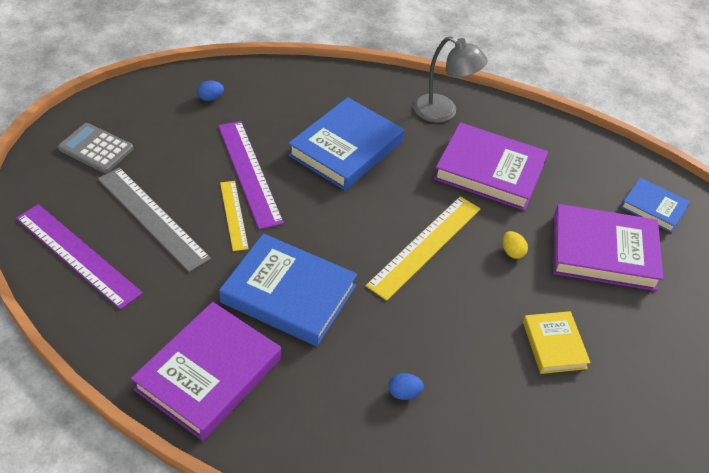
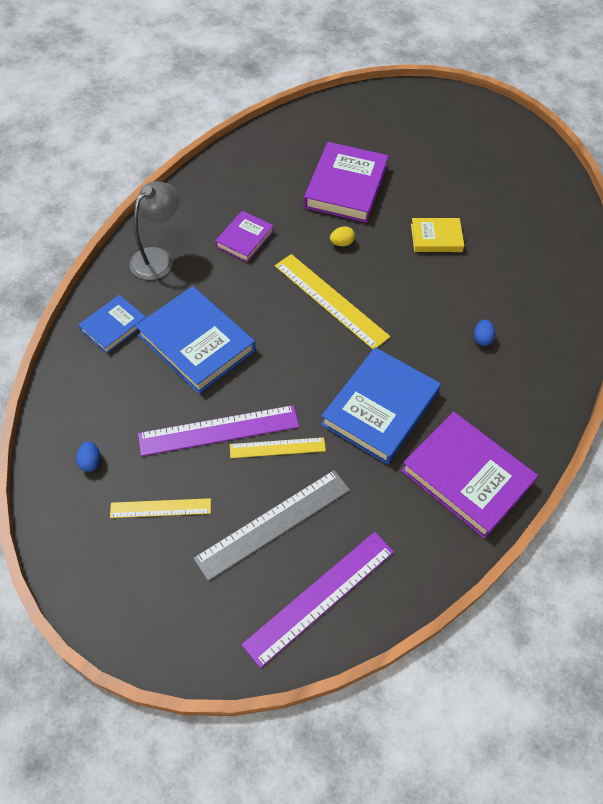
camera: 80 degrees left, 10 degrees up
(96, 149) = (156, 585): grey calculator -> none
(167, 144) = (160, 508): none -> yellow ruler
(489, 171) = (244, 239): purple book -> purple book, size x0.56
(653, 208) = (301, 145): blue book -> blue book (114, 326)

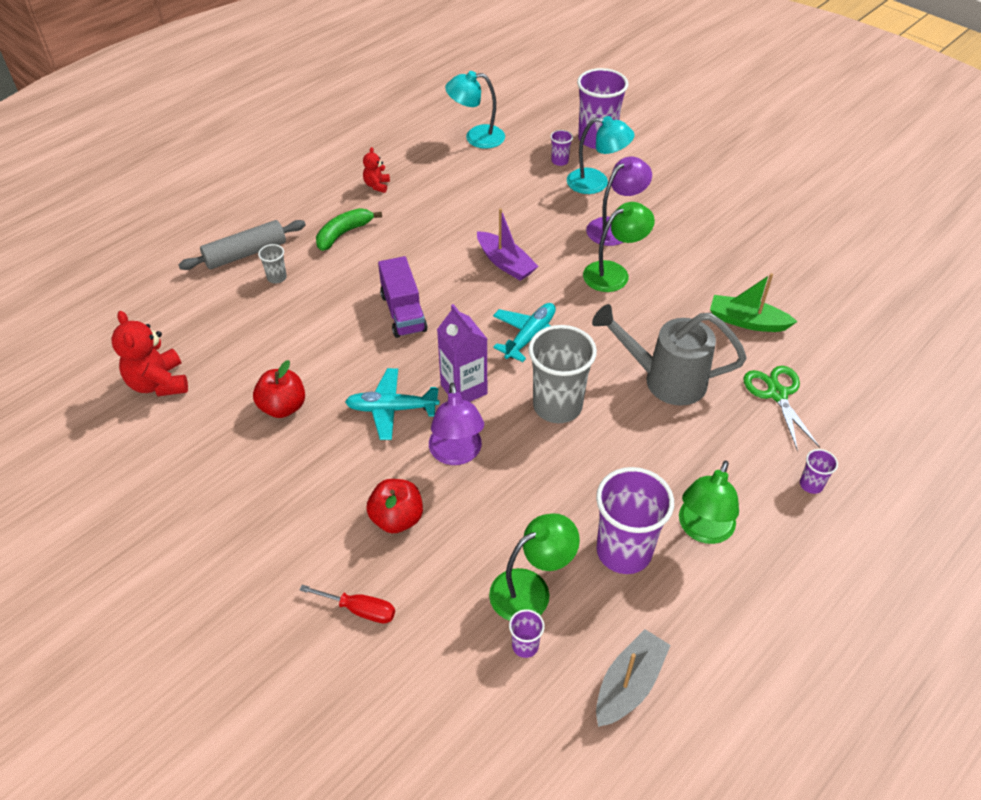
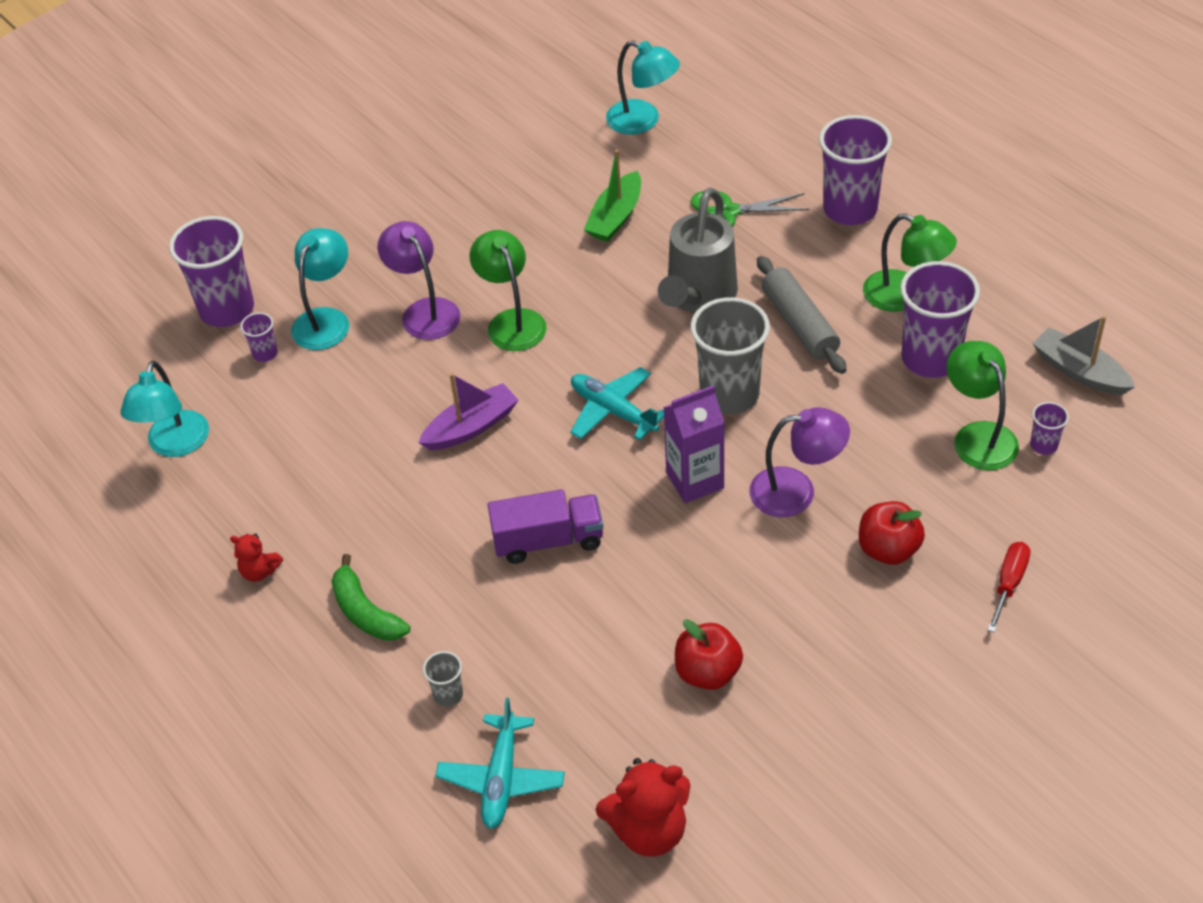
camera: 80 degrees left, 0 degrees up
(245, 253) = (383, 740): grey rolling pin -> grey rolling pin (799, 324)
(391, 409) = (721, 554): turquoise plane -> turquoise plane (501, 778)
(811, 484) = (850, 209): purple cup -> purple cup, size x2.25
(876, 329) = (643, 121): none -> turquoise lamp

====

Your answer should be one number: how many lines in the records above include "grey".

2